■ Exercise instructions ■
Please return only the lines from the one holding "[183,429,229,468]" through the one holding "[407,471,439,513]", exactly as they appear in the records below, both ends included.

■ Task material ■
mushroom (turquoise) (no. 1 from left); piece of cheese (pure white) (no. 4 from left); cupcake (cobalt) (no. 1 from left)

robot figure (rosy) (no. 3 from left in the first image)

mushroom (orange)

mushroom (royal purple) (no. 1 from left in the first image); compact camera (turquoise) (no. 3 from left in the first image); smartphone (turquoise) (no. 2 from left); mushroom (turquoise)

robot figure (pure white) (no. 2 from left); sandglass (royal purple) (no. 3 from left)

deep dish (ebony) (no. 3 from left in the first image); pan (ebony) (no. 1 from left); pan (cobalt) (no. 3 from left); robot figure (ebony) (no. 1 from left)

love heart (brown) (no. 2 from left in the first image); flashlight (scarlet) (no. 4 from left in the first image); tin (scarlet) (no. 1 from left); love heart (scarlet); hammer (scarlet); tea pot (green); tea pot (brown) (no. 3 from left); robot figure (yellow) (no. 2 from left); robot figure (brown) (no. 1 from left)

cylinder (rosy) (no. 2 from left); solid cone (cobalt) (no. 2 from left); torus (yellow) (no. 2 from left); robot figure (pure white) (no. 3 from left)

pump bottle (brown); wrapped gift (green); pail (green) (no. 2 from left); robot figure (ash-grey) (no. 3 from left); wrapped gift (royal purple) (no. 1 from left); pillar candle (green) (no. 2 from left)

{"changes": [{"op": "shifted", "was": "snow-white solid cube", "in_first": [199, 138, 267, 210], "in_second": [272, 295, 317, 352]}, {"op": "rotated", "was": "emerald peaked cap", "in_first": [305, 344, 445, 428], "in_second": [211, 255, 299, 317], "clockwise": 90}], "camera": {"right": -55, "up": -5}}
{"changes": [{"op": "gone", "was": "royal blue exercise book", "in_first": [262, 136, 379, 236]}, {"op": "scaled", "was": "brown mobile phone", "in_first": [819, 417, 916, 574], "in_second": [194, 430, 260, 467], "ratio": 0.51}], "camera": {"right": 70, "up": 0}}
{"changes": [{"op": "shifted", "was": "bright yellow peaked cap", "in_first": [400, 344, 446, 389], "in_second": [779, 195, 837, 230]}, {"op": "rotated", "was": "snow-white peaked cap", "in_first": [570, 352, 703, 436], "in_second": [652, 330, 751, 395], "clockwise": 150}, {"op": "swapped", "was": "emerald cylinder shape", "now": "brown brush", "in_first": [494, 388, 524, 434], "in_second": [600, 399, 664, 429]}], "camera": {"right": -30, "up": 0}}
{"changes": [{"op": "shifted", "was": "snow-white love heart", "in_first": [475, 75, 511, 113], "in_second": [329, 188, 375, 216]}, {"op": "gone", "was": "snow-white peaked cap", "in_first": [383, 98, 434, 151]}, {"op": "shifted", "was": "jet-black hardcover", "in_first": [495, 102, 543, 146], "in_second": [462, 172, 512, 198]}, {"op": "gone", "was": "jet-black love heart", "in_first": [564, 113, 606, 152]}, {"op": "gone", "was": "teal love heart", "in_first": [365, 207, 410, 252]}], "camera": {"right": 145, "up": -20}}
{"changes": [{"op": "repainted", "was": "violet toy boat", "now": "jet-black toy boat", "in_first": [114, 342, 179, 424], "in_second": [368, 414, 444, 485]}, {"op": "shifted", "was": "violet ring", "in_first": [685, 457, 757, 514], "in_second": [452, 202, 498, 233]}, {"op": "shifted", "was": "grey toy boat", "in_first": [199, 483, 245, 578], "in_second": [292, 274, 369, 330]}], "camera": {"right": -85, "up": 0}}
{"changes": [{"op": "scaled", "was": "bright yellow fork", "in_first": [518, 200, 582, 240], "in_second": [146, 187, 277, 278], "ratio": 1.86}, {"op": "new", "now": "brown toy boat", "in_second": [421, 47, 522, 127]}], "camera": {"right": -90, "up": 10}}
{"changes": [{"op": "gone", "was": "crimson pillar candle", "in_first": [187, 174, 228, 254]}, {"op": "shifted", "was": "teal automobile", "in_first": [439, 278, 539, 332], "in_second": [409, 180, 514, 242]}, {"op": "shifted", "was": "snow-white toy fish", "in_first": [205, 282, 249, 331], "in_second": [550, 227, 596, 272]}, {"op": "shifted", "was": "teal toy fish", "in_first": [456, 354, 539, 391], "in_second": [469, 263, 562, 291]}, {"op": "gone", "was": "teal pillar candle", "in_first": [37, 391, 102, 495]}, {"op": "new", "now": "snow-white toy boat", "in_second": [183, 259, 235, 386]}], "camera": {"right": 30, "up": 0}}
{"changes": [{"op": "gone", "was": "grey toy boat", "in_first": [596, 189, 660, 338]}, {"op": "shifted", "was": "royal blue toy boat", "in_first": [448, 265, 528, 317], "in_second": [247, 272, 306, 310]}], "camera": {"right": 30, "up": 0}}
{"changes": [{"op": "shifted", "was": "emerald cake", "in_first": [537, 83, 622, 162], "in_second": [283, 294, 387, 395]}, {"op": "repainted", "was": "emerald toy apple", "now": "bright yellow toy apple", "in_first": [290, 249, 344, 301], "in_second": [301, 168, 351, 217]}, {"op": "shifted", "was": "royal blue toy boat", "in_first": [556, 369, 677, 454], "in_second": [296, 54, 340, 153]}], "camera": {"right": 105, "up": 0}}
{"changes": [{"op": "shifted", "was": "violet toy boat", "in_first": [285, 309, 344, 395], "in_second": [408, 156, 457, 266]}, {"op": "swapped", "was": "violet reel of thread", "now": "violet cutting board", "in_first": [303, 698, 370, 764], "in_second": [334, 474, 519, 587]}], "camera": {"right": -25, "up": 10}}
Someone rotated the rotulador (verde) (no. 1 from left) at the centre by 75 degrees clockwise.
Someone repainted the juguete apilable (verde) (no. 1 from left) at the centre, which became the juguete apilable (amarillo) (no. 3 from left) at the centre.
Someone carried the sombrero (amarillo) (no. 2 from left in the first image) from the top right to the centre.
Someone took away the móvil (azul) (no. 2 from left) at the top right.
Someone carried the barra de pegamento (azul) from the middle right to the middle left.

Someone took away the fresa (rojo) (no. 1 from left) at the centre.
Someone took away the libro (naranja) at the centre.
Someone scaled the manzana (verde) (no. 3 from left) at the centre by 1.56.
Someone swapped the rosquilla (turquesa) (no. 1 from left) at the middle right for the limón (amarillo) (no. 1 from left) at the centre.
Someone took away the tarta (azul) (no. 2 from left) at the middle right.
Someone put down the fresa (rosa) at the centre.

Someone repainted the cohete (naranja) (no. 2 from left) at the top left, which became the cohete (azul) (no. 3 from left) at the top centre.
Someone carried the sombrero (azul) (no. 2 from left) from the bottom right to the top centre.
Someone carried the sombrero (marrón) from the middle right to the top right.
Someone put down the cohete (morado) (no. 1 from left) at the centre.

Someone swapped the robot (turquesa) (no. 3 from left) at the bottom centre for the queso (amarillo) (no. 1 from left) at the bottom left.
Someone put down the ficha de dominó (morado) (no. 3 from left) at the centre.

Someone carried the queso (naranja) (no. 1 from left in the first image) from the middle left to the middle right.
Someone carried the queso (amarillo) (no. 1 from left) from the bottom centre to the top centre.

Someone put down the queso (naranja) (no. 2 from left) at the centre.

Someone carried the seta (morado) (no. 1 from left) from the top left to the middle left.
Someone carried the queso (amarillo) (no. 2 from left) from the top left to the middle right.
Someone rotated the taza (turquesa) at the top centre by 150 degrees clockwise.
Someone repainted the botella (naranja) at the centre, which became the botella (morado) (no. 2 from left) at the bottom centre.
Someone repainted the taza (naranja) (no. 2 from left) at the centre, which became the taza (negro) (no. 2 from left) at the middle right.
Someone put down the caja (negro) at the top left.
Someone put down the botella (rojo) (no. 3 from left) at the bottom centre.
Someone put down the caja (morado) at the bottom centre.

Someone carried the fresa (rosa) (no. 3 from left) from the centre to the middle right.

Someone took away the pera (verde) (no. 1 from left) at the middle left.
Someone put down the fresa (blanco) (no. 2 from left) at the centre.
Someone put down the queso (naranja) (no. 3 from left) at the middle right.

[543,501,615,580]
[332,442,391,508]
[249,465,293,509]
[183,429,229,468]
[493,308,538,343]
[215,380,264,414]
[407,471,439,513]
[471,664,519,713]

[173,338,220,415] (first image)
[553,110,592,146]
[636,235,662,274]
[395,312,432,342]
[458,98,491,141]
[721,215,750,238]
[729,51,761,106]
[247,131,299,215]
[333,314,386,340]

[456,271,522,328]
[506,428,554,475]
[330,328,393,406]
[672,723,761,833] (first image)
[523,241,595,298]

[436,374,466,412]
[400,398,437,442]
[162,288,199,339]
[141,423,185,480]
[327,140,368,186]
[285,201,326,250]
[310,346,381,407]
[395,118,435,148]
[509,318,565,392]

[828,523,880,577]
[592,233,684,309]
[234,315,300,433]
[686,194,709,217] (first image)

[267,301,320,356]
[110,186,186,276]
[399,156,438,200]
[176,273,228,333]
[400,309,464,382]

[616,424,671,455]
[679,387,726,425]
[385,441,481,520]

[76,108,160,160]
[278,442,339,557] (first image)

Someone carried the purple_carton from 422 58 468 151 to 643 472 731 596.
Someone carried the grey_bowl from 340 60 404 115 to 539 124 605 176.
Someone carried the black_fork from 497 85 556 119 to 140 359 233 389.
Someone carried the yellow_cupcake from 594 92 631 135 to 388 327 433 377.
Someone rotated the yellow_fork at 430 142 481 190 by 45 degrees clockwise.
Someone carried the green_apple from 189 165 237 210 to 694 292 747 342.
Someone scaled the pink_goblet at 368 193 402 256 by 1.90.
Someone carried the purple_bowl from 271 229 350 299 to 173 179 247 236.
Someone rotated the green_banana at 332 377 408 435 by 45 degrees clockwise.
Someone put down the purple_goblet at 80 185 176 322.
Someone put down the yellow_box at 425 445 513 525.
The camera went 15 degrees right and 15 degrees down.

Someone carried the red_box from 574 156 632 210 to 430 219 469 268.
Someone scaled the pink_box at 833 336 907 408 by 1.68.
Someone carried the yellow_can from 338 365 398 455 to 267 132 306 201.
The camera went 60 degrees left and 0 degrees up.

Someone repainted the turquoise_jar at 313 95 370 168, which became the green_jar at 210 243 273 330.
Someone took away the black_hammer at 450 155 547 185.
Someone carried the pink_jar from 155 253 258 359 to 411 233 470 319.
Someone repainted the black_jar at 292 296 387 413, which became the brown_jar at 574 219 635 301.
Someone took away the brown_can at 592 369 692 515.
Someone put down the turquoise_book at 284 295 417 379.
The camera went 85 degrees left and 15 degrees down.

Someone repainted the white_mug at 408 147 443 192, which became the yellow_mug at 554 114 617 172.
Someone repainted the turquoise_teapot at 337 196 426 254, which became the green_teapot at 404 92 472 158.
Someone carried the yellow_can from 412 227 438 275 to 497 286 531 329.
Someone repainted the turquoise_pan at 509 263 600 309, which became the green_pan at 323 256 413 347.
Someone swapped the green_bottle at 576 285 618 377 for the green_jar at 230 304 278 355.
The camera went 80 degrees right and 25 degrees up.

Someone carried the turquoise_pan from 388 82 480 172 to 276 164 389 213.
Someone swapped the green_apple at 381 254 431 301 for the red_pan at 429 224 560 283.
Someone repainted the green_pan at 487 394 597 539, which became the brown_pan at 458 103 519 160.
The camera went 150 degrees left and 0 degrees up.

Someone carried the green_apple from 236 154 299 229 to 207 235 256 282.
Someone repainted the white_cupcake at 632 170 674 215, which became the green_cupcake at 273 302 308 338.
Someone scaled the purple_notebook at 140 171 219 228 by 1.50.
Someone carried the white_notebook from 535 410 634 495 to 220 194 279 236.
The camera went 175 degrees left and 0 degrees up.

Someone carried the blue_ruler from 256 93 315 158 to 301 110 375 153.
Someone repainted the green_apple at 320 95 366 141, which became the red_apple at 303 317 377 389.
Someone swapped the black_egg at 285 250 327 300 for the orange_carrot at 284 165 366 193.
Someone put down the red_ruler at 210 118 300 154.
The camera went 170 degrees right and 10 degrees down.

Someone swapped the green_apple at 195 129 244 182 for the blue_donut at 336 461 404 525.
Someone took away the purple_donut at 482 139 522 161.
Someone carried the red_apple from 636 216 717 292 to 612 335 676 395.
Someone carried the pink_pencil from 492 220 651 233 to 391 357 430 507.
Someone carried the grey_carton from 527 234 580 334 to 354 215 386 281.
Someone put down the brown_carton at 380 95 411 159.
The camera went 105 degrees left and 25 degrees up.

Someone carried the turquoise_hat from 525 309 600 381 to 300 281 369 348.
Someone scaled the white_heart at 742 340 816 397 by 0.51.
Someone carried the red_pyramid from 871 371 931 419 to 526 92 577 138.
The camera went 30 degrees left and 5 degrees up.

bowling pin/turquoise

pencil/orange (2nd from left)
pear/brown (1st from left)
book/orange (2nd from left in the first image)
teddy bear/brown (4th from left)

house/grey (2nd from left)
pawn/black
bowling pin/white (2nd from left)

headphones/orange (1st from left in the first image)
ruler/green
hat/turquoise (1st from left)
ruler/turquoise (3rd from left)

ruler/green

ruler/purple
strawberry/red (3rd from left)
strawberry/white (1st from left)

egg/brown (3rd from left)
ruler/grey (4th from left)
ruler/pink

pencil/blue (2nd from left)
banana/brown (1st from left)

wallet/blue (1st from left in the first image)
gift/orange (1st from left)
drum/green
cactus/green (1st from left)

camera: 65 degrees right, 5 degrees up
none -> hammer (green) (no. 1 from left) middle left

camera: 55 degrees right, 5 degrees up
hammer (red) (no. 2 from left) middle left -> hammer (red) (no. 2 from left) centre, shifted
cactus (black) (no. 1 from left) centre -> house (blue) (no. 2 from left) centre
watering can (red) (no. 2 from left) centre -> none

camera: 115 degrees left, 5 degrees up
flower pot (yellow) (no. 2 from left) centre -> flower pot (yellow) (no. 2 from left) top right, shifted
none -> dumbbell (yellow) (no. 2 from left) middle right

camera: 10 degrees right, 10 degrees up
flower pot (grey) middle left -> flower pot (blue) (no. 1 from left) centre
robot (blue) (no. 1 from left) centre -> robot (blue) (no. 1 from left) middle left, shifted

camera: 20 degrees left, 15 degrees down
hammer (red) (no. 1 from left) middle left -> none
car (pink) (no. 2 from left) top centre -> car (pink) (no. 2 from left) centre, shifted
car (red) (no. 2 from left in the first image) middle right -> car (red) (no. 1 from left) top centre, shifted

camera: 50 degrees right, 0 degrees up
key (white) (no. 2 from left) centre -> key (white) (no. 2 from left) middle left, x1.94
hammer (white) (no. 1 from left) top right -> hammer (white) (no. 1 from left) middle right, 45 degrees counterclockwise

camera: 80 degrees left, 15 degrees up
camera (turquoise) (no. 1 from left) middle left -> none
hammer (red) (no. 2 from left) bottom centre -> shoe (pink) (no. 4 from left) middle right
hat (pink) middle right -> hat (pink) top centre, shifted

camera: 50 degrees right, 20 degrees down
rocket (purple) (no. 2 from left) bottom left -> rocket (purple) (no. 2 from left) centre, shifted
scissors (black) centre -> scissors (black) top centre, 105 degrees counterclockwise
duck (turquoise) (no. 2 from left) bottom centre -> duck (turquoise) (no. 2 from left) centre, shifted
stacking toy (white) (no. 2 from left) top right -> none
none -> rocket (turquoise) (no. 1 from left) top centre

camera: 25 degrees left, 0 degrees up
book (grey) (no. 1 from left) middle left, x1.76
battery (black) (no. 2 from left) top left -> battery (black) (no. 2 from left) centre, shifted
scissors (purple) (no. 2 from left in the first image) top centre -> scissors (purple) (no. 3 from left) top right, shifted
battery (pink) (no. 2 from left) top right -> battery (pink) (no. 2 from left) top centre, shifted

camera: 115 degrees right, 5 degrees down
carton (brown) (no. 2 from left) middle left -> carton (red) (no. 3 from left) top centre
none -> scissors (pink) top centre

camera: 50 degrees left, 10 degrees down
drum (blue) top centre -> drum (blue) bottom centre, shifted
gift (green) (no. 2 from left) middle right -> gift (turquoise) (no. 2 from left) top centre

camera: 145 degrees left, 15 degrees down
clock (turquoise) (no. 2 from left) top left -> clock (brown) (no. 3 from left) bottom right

■ Response to this task ■
[183,429,229,468]
[493,308,538,343]
[215,380,264,414]
[407,471,439,513]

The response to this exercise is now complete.